■ EXERCISE REQUIREMENTS ■
Return each entry unchanged.

::: INFORMATION GIVEN

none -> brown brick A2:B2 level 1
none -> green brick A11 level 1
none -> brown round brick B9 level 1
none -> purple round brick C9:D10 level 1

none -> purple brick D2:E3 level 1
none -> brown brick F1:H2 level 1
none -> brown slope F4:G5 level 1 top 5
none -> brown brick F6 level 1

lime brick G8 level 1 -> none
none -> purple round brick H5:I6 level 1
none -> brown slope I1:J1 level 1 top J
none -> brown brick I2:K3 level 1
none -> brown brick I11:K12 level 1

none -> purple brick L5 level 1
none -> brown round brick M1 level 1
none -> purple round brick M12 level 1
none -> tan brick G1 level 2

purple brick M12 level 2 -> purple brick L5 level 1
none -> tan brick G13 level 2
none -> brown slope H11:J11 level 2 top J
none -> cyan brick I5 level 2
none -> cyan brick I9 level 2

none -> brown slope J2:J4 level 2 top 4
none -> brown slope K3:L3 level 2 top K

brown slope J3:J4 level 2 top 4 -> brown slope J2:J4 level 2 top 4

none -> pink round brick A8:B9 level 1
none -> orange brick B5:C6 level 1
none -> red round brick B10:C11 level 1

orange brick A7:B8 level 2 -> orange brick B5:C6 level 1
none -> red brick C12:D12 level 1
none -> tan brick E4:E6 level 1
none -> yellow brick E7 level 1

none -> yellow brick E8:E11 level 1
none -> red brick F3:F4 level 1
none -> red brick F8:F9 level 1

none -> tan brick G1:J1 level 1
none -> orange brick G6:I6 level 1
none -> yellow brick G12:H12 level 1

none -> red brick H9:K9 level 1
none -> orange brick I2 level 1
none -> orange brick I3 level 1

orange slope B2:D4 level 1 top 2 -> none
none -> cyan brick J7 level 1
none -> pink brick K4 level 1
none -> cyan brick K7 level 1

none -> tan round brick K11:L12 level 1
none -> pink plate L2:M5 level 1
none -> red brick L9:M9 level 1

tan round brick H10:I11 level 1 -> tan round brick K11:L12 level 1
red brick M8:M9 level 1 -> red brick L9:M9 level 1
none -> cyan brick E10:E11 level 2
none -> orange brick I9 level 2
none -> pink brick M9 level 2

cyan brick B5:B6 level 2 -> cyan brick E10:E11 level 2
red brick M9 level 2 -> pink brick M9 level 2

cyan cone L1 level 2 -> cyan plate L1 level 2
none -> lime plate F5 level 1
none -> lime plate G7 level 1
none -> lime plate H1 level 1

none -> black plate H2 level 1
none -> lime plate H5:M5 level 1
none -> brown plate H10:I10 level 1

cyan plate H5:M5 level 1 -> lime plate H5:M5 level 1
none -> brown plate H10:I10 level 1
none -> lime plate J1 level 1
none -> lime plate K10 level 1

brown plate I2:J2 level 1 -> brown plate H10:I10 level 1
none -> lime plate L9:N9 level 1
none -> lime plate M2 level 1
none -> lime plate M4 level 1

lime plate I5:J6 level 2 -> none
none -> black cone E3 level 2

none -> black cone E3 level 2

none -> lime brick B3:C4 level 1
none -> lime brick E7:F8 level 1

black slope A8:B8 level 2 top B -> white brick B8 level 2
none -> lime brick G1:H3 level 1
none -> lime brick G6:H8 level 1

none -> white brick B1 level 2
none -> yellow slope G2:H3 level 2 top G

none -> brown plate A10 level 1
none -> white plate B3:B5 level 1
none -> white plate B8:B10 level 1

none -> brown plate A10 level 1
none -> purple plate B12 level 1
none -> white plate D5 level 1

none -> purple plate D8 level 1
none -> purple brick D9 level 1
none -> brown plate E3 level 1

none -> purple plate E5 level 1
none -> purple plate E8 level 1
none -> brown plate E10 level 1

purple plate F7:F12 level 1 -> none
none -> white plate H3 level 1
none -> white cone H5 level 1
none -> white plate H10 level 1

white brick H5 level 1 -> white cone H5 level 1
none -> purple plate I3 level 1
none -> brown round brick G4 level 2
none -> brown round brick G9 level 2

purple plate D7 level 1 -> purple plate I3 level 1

::::::

■ FINISHED EXERCISE ■
none -> brown brick A2:B2 level 1
none -> green brick A11 level 1
none -> brown round brick B9 level 1
none -> purple round brick C9:D10 level 1

none -> purple brick D2:E3 level 1
none -> brown brick F1:H2 level 1
none -> brown slope F4:G5 level 1 top 5
none -> brown brick F6 level 1

lime brick G8 level 1 -> none
none -> purple round brick H5:I6 level 1
none -> brown slope I1:J1 level 1 top J
none -> brown brick I2:K3 level 1
none -> brown brick I11:K12 level 1

none -> purple brick L5 level 1
none -> brown round brick M1 level 1
none -> purple round brick M12 level 1
none -> tan brick G1 level 2

purple brick M12 level 2 -> purple brick L5 level 1
none -> tan brick G13 level 2
none -> brown slope H11:J11 level 2 top J
none -> cyan brick I5 level 2
none -> cyan brick I9 level 2

none -> brown slope J2:J4 level 2 top 4
none -> brown slope K3:L3 level 2 top K

brown slope J3:J4 level 2 top 4 -> brown slope J2:J4 level 2 top 4

none -> pink round brick A8:B9 level 1
none -> orange brick B5:C6 level 1
none -> red round brick B10:C11 level 1

orange brick A7:B8 level 2 -> orange brick B5:C6 level 1
none -> red brick C12:D12 level 1
none -> tan brick E4:E6 level 1
none -> yellow brick E7 level 1

none -> yellow brick E8:E11 level 1
none -> red brick F3:F4 level 1
none -> red brick F8:F9 level 1

none -> tan brick G1:J1 level 1
none -> orange brick G6:I6 level 1
none -> yellow brick G12:H12 level 1

none -> red brick H9:K9 level 1
none -> orange brick I2 level 1
none -> orange brick I3 level 1

orange slope B2:D4 level 1 top 2 -> none
none -> cyan brick J7 level 1
none -> pink brick K4 level 1
none -> cyan brick K7 level 1

none -> tan round brick K11:L12 level 1
none -> pink plate L2:M5 level 1
none -> red brick L9:M9 level 1

tan round brick H10:I11 level 1 -> tan round brick K11:L12 level 1
red brick M8:M9 level 1 -> red brick L9:M9 level 1
none -> cyan brick E10:E11 level 2
none -> orange brick I9 level 2
none -> pink brick M9 level 2

cyan brick B5:B6 level 2 -> cyan brick E10:E11 level 2
red brick M9 level 2 -> pink brick M9 level 2

cyan cone L1 level 2 -> cyan plate L1 level 2
none -> lime plate F5 level 1
none -> lime plate G7 level 1
none -> lime plate H1 level 1

none -> black plate H2 level 1
none -> lime plate H5:M5 level 1
none -> brown plate H10:I10 level 1

cyan plate H5:M5 level 1 -> lime plate H5:M5 level 1
none -> brown plate H10:I10 level 1
none -> lime plate J1 level 1
none -> lime plate K10 level 1

brown plate I2:J2 level 1 -> brown plate H10:I10 level 1
none -> lime plate L9:N9 level 1
none -> lime plate M2 level 1
none -> lime plate M4 level 1

lime plate I5:J6 level 2 -> none
none -> black cone E3 level 2

none -> black cone E3 level 2

none -> lime brick B3:C4 level 1
none -> lime brick E7:F8 level 1

black slope A8:B8 level 2 top B -> white brick B8 level 2
none -> lime brick G1:H3 level 1
none -> lime brick G6:H8 level 1

none -> white brick B1 level 2
none -> yellow slope G2:H3 level 2 top G

none -> brown plate A10 level 1
none -> white plate B3:B5 level 1
none -> white plate B8:B10 level 1

none -> brown plate A10 level 1
none -> purple plate B12 level 1
none -> white plate D5 level 1

none -> purple plate D8 level 1
none -> purple brick D9 level 1
none -> brown plate E3 level 1

none -> purple plate E5 level 1
none -> purple plate E8 level 1
none -> brown plate E10 level 1

purple plate F7:F12 level 1 -> none
none -> white plate H3 level 1
none -> white cone H5 level 1
none -> white plate H10 level 1

white brick H5 level 1 -> white cone H5 level 1
none -> purple plate I3 level 1
none -> brown round brick G4 level 2
none -> brown round brick G9 level 2

purple plate D7 level 1 -> purple plate I3 level 1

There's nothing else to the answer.